# [Task details]
The data should be written out in full, exactly as it stands, and the pictures dropped.

# [Data extracts]
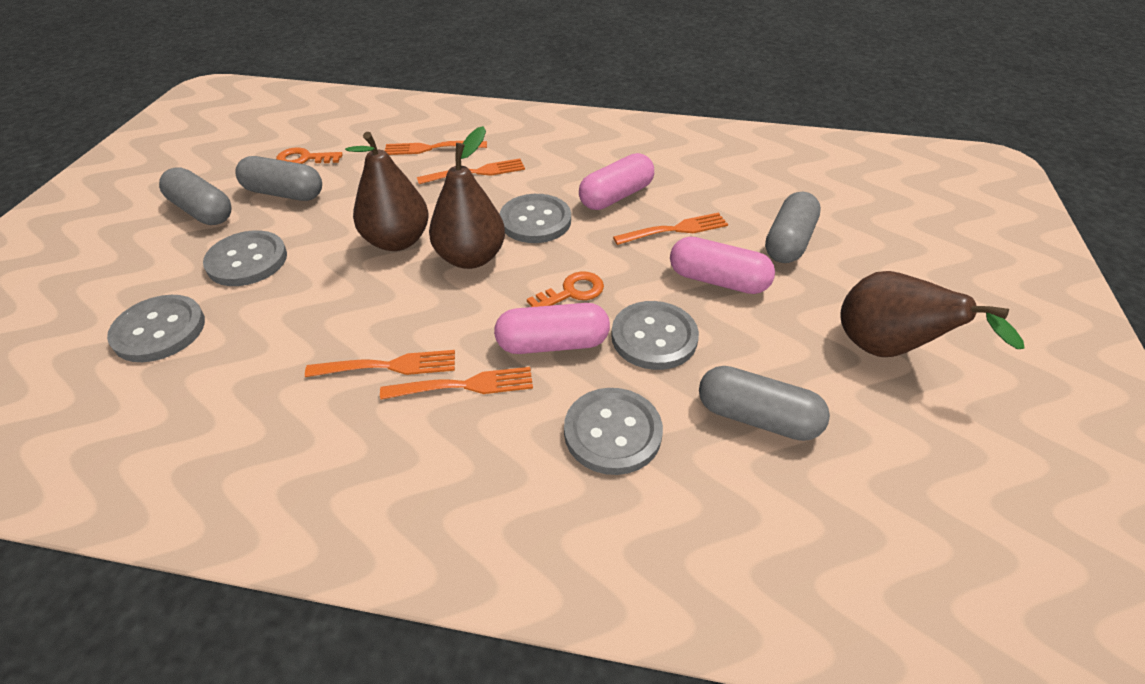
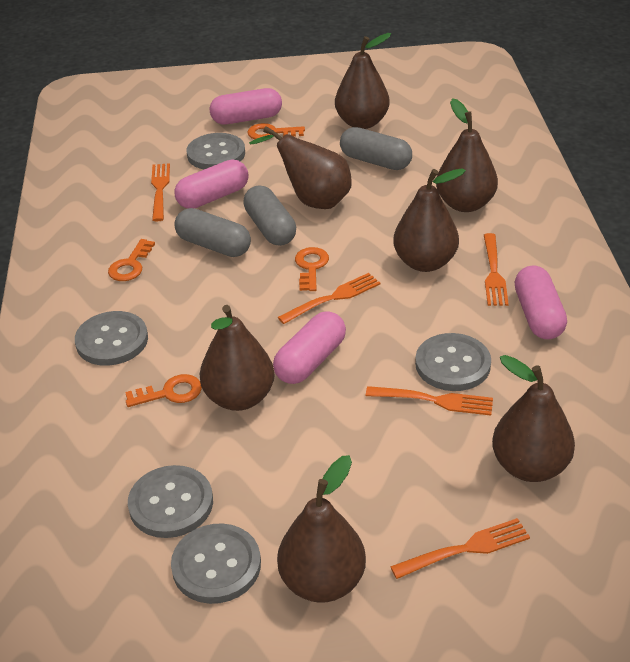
brown pear: 3 -> 7
grey capsule: 4 -> 3
orange key: 2 -> 4
pink capsule: 3 -> 4

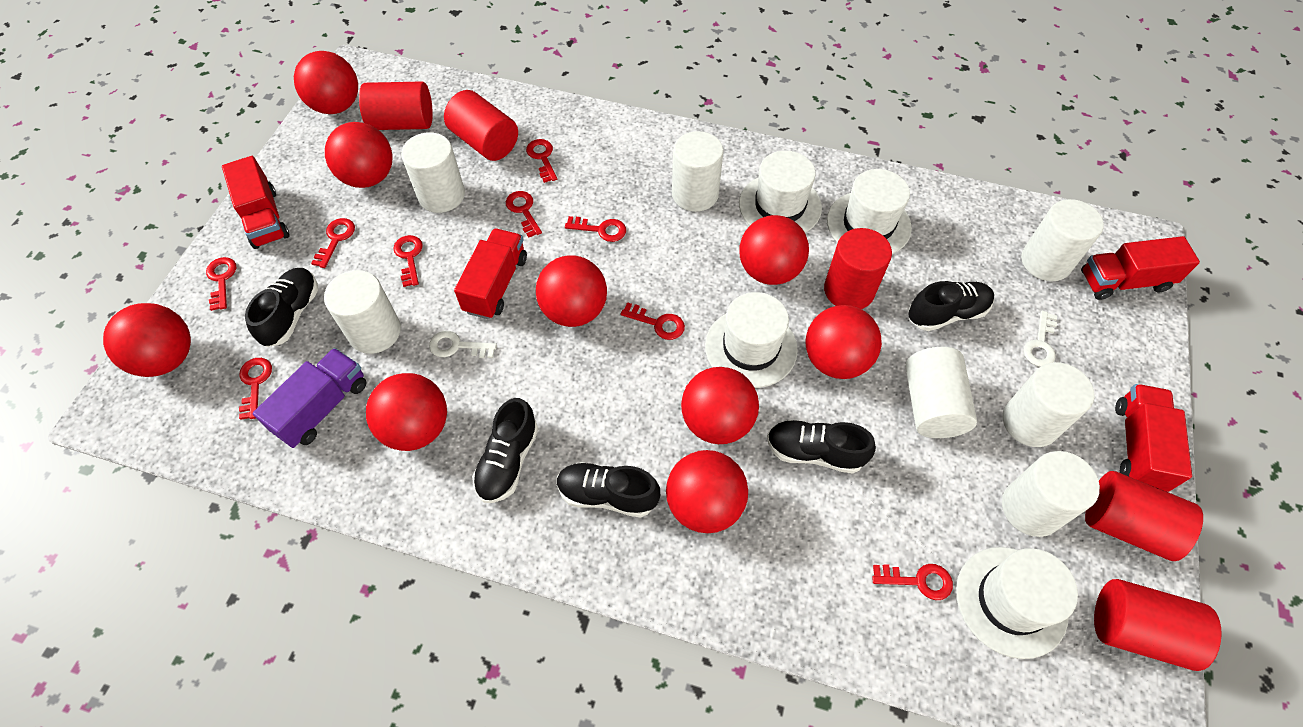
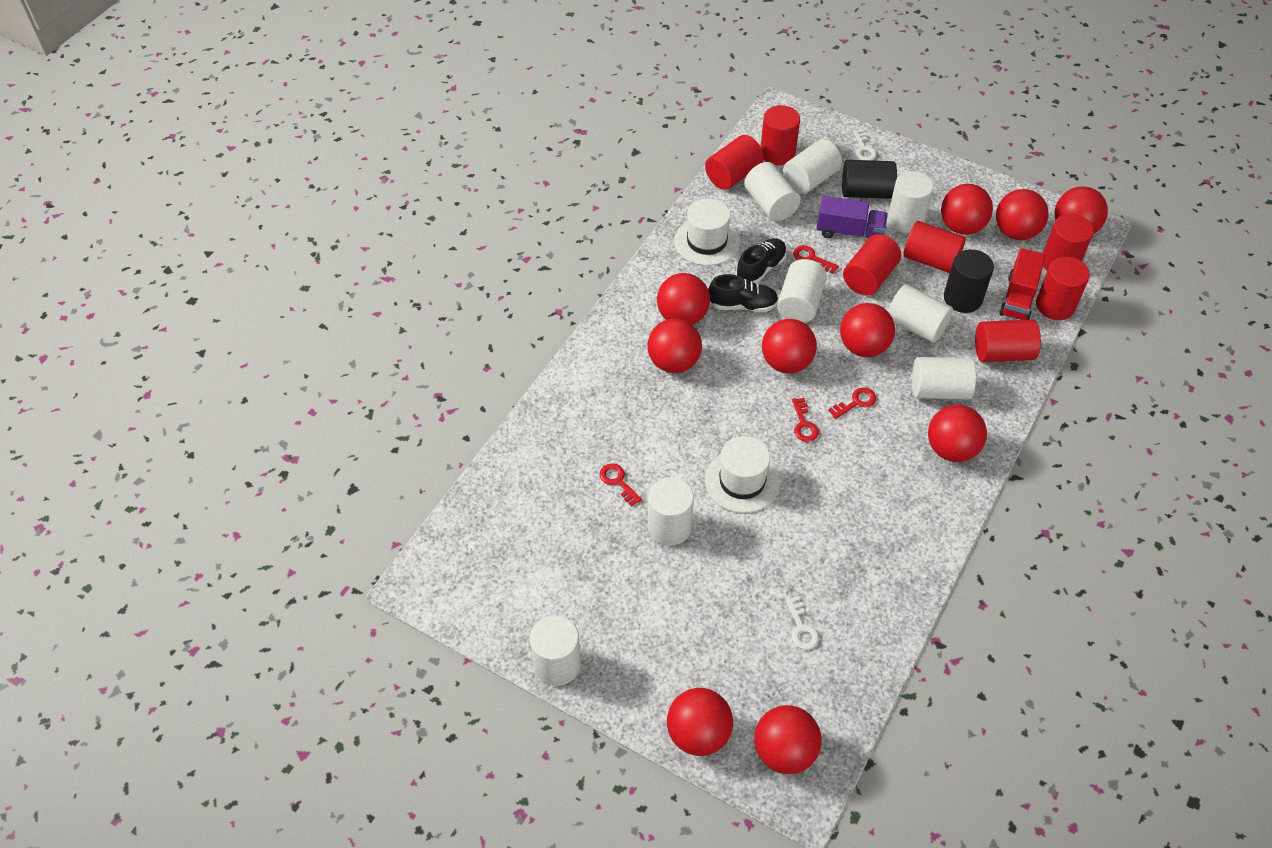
black cylinder: 0 -> 2
black shoe: 5 -> 2
red ball: 9 -> 10
red cylinder: 5 -> 7
red key: 9 -> 4
red truck: 4 -> 1
white cylinder: 7 -> 8
white hat: 4 -> 2

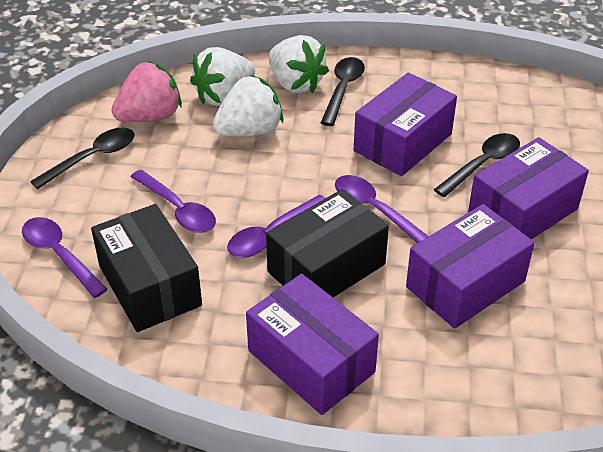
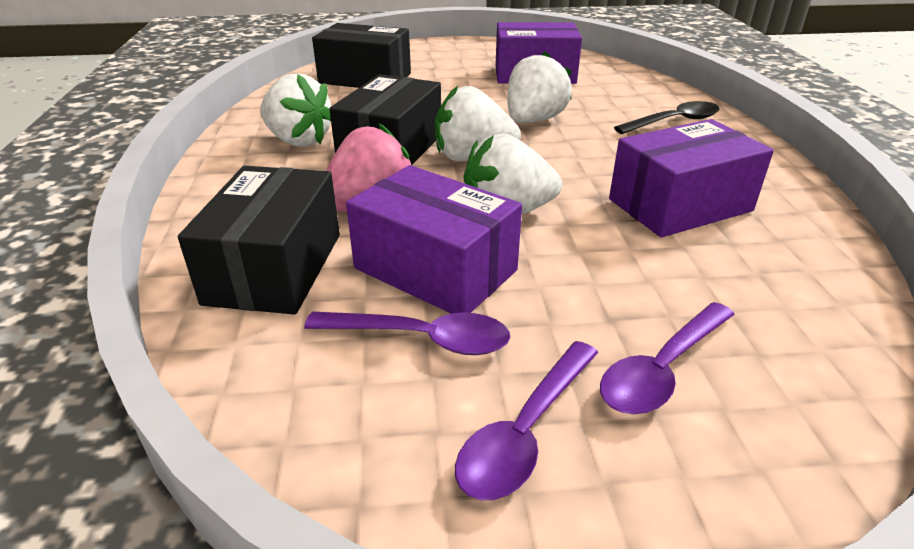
black box: 2 -> 3
black spoon: 3 -> 1
purple box: 4 -> 3
purple spoon: 4 -> 3
white strawberry: 3 -> 4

# [Answer box]
brown pear: 3 -> 7
grey capsule: 4 -> 3
orange key: 2 -> 4
pink capsule: 3 -> 4

black cylinder: 0 -> 2
black shoe: 5 -> 2
red ball: 9 -> 10
red cylinder: 5 -> 7
red key: 9 -> 4
red truck: 4 -> 1
white cylinder: 7 -> 8
white hat: 4 -> 2

black box: 2 -> 3
black spoon: 3 -> 1
purple box: 4 -> 3
purple spoon: 4 -> 3
white strawberry: 3 -> 4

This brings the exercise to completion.